(What needs to be done):
Could you copy the material below word for word, starting with the line that contains "Question: Considering the relative positions of metallic" and continuing through the end of the material?

━━━ Listed records

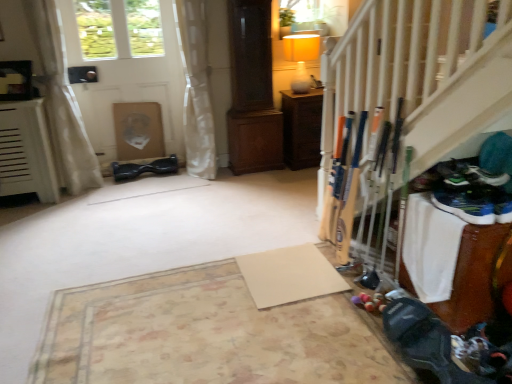
Question: In terms of width, does black rubber hoverboard at center look wider or thinner when compared to white sheer curtain at left, which is the 1th curtain from left to right?

Choices:
 (A) wide
 (B) thin

Answer: (B)

Question: Considering the positions of black rubber hoverboard at center and white sheer curtain at left, which is the 1th curtain from left to right, in the image, is black rubber hoverboard at center taller or shorter than white sheer curtain at left, which is the 1th curtain from left to right,?

Choices:
 (A) short
 (B) tall

Answer: (A)

Question: Based on their relative distances, which object is nearer to the black rubber hoverboard at center?

Choices:
 (A) white sheer curtain at left, which is the 1th curtain from left to right
 (B) white matte door at upper left
 (C) wooden cabinet at center
 (D) white sheer curtain at upper left, acting as the first curtain starting from the right
 (E) beige matte yoga mat at center, the 1th yoga mat from the right

Answer: (A)

Question: Estimate the real-world distances between objects in this image. Which object is farther from the black rubber hoverboard at center?

Choices:
 (A) white sheer curtain at left, the second curtain from the right
 (B) matte yellow glass lamp at upper center
 (C) beige matte yoga mat at center, arranged as the 1th yoga mat when viewed from the left
 (D) beige matte yoga mat at center, the 1th yoga mat from the right
 (E) white matte door at upper left

Answer: (C)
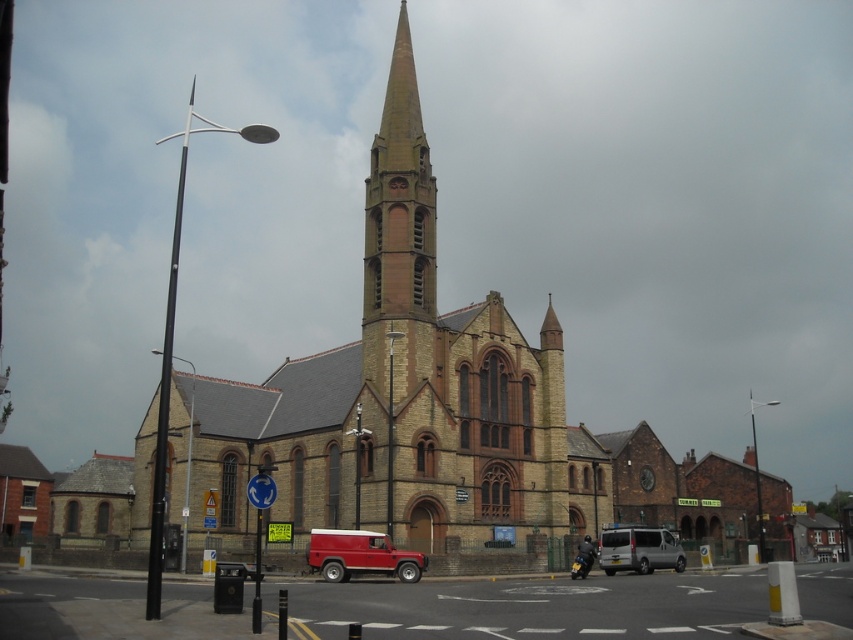
You are a tourist standing on the street in front of the brick church at center and the brown brick tower at center. Which structure should you take a photo of to capture the entire building in one frame without zooming? Explain your choice based on their sizes.

The brick church at center is larger in size than the brown brick tower at center, so you should take a photo of the brown brick tower at center to capture the entire building in one frame without zooming because it is smaller and fits better within the camera frame.

You are a photographer standing on the sidewalk. You want to capture a photo of the brown brick tower at center and the silver metallic van at center in the same frame. Which object will appear taller in the photo?

The brown brick tower at center will appear taller in the photo because it has a greater height compared to the silver metallic van at center.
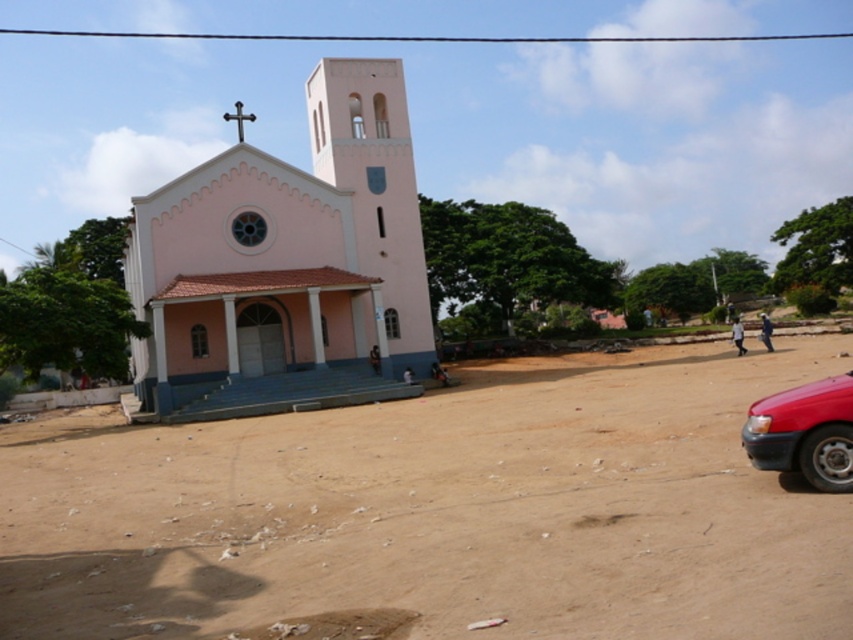
You are standing at the point labeled point (82, 582) and want to walk to the church entrance. Is the point labeled point (837, 410) between you and the church entrance?

Point (82, 582) is in front of point (837, 410), so the point labeled point (837, 410) is behind you and not between you and the church entrance.

From the picture: You are a delivery driver who needs to park your shiny red car at lower right on the brown sandy dirt field at center. Can you fit your car there without overlapping the field?

The brown sandy dirt field at center might be wider than shiny red car at lower right, so it is possible that the car can fit within the field without overlapping, but there is uncertainty due to the comparative width.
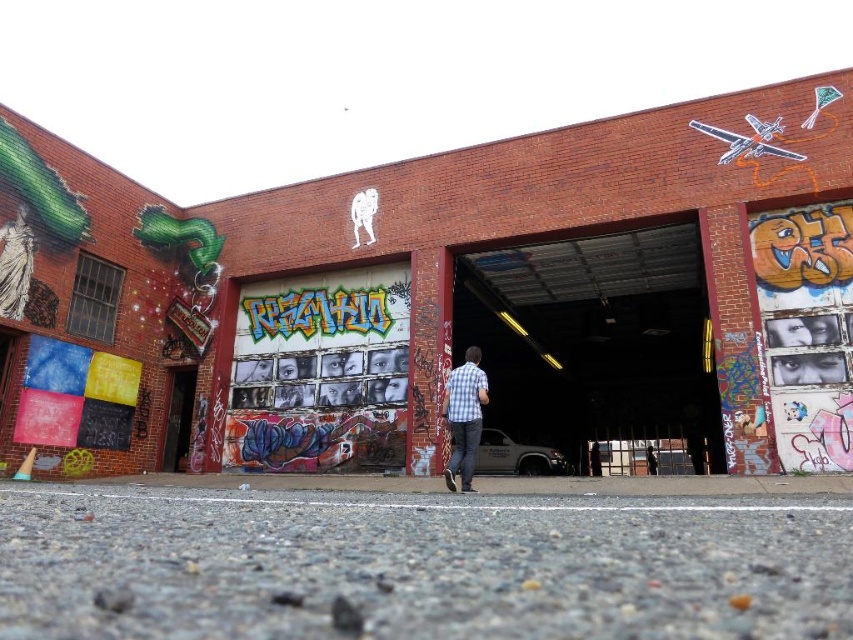
You are standing in front of the building and notice a specific point marked at coordinates (x=428, y=556). What is located at this point?

The point at coordinates (x=428, y=556) indicates gray asphalt at lower center.

You are a delivery person trying to park your 1.8 meter wide van in the gray asphalt at lower center. There is a person wearing a checkered shirt at center standing in the middle of the parking spot. Can you safely park your van there without hitting the person?

The gray asphalt at lower center might be wider than the checkered shirt at center. If the parking spot is indeed wider than 1.8 meters, you could maneuver around the person, but since their exact positions aren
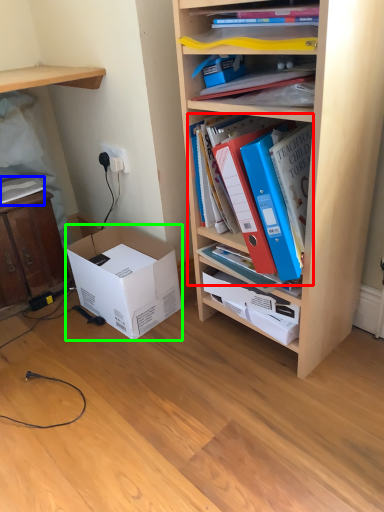
Question: Which is nearer to the book (highlighted by a red box)? book (highlighted by a blue box) or box (highlighted by a green box).

Choices:
 (A) book
 (B) box

Answer: (B)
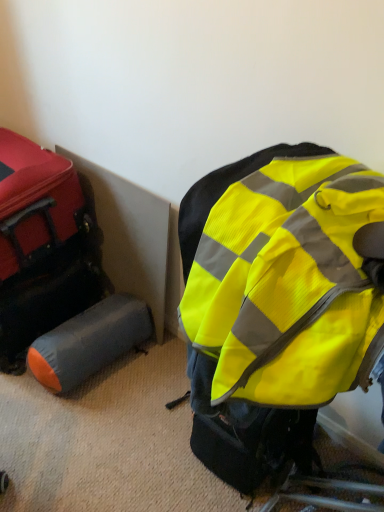
Question: Is gray fabric cylinder at lower left, which is counted as the 1th luggage, starting from the bottom, at the back of orange-gray fabric sleeping bag at lower left?

Choices:
 (A) no
 (B) yes

Answer: (A)

Question: Considering the relative positions of orange-gray fabric sleeping bag at lower left and gray fabric cylinder at lower left, the second luggage from the top, in the image provided, is orange-gray fabric sleeping bag at lower left to the left of gray fabric cylinder at lower left, the second luggage from the top, from the viewer's perspective?

Choices:
 (A) yes
 (B) no

Answer: (A)

Question: Is orange-gray fabric sleeping bag at lower left closer to camera compared to gray fabric cylinder at lower left, which is counted as the 1th luggage, starting from the bottom?

Choices:
 (A) no
 (B) yes

Answer: (A)

Question: From the image's perspective, is orange-gray fabric sleeping bag at lower left below gray fabric cylinder at lower left, the second luggage from the top?

Choices:
 (A) yes
 (B) no

Answer: (B)

Question: From a real-world perspective, is orange-gray fabric sleeping bag at lower left on top of gray fabric cylinder at lower left, the second luggage from the top?

Choices:
 (A) yes
 (B) no

Answer: (A)

Question: Would you say high-visibility fabric backpack at center is to the left or to the right of matte red suitcase at left, placed as the second luggage when sorted from bottom to top, in the picture?

Choices:
 (A) right
 (B) left

Answer: (A)

Question: From a real-world perspective, relative to matte red suitcase at left, placed as the second luggage when sorted from bottom to top, is high-visibility fabric backpack at center vertically above or below?

Choices:
 (A) below
 (B) above

Answer: (A)

Question: Looking at the image, does high-visibility fabric backpack at center seem bigger or smaller compared to matte red suitcase at left, marked as the first luggage in a top-to-bottom arrangement?

Choices:
 (A) big
 (B) small

Answer: (A)

Question: Considering the positions of point (322, 367) and point (31, 148), is point (322, 367) closer or farther from the camera than point (31, 148)?

Choices:
 (A) farther
 (B) closer

Answer: (B)

Question: Is gray fabric cylinder at lower left, which is counted as the 1th luggage, starting from the bottom, situated inside orange-gray fabric sleeping bag at lower left or outside?

Choices:
 (A) outside
 (B) inside

Answer: (A)

Question: Considering the relative positions of gray fabric cylinder at lower left, the second luggage from the top, and orange-gray fabric sleeping bag at lower left in the image provided, is gray fabric cylinder at lower left, the second luggage from the top, to the left or to the right of orange-gray fabric sleeping bag at lower left?

Choices:
 (A) right
 (B) left

Answer: (A)

Question: Is gray fabric cylinder at lower left, the second luggage from the top, in front of or behind orange-gray fabric sleeping bag at lower left in the image?

Choices:
 (A) front
 (B) behind

Answer: (A)

Question: From a real-world perspective, relative to orange-gray fabric sleeping bag at lower left, is gray fabric cylinder at lower left, the second luggage from the top, vertically above or below?

Choices:
 (A) below
 (B) above

Answer: (A)

Question: Considering the positions of gray fabric cylinder at lower left, the second luggage from the top, and matte red suitcase at left, marked as the first luggage in a top-to-bottom arrangement, in the image, is gray fabric cylinder at lower left, the second luggage from the top, taller or shorter than matte red suitcase at left, marked as the first luggage in a top-to-bottom arrangement,?

Choices:
 (A) short
 (B) tall

Answer: (A)

Question: In terms of width, does gray fabric cylinder at lower left, which is counted as the 1th luggage, starting from the bottom, look wider or thinner when compared to matte red suitcase at left, placed as the second luggage when sorted from bottom to top?

Choices:
 (A) thin
 (B) wide

Answer: (B)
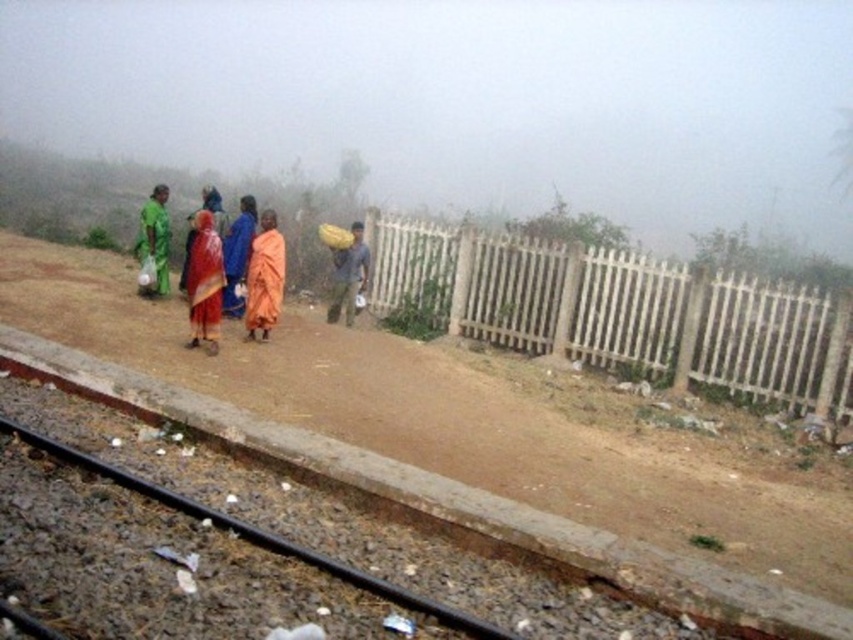
Is matte orange cloth at center to the left of brown fabric bag at center from the viewer's perspective?

Yes, matte orange cloth at center is to the left of brown fabric bag at center.

How far apart are matte orange cloth at center and brown fabric bag at center?

2.48 meters

This screenshot has height=640, width=853. Identify the location of matte orange cloth at center. (204, 282).

Does black rubber track at lower left appear under matte orange cloth at center?

Correct, black rubber track at lower left is located below matte orange cloth at center.

Who is shorter, black rubber track at lower left or matte orange cloth at center?

With less height is black rubber track at lower left.

Image resolution: width=853 pixels, height=640 pixels. I want to click on black rubber track at lower left, so click(x=260, y=536).

Does point (489, 624) come closer to viewer compared to point (350, 262)?

Yes, point (489, 624) is closer to viewer.

Which is behind, point (102, 472) or point (334, 304)?

Positioned behind is point (334, 304).

Find the location of a particular element. This screenshot has height=640, width=853. black rubber track at lower left is located at coordinates (260, 536).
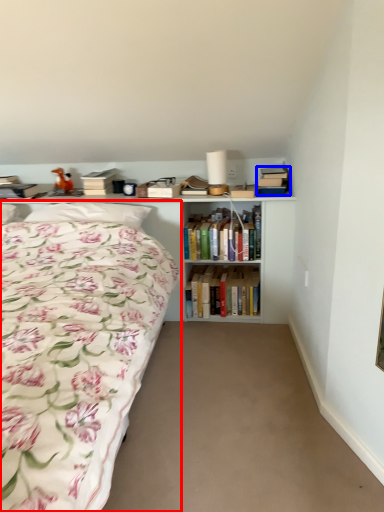
Question: Which of the following is the closest to the observer, bed (highlighted by a red box) or book (highlighted by a blue box)?

Choices:
 (A) bed
 (B) book

Answer: (A)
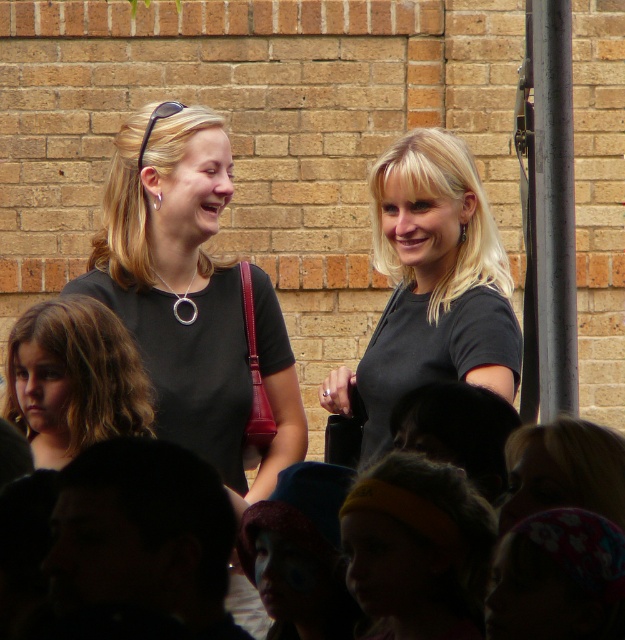
Question: Which point is farther from the camera taking this photo?

Choices:
 (A) (388, 272)
 (B) (28, 429)
 (C) (95, 292)

Answer: (A)

Question: Which point is closer to the camera?

Choices:
 (A) (121, 184)
 (B) (440, 179)

Answer: (B)

Question: Is the position of black matte shirt at center more distant than that of blonde hair at lower left?

Choices:
 (A) yes
 (B) no

Answer: (A)

Question: Which point is farther from the camera taking this photo?

Choices:
 (A) (511, 333)
 (B) (51, 396)

Answer: (A)

Question: Considering the relative positions of metallic pole at right and blonde hair at lower left in the image provided, where is metallic pole at right located with respect to blonde hair at lower left?

Choices:
 (A) above
 (B) below

Answer: (A)

Question: Where is metallic pole at right located in relation to blonde hair at lower left in the image?

Choices:
 (A) left
 (B) right

Answer: (B)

━━━━━━

(Written answer):
Question: Considering the relative positions of metallic pole at right and blonde hair at lower left in the image provided, where is metallic pole at right located with respect to blonde hair at lower left?

Choices:
 (A) above
 (B) below

Answer: (A)

Question: Where is metallic pole at right located in relation to blonde hair at lower left in the image?

Choices:
 (A) left
 (B) right

Answer: (B)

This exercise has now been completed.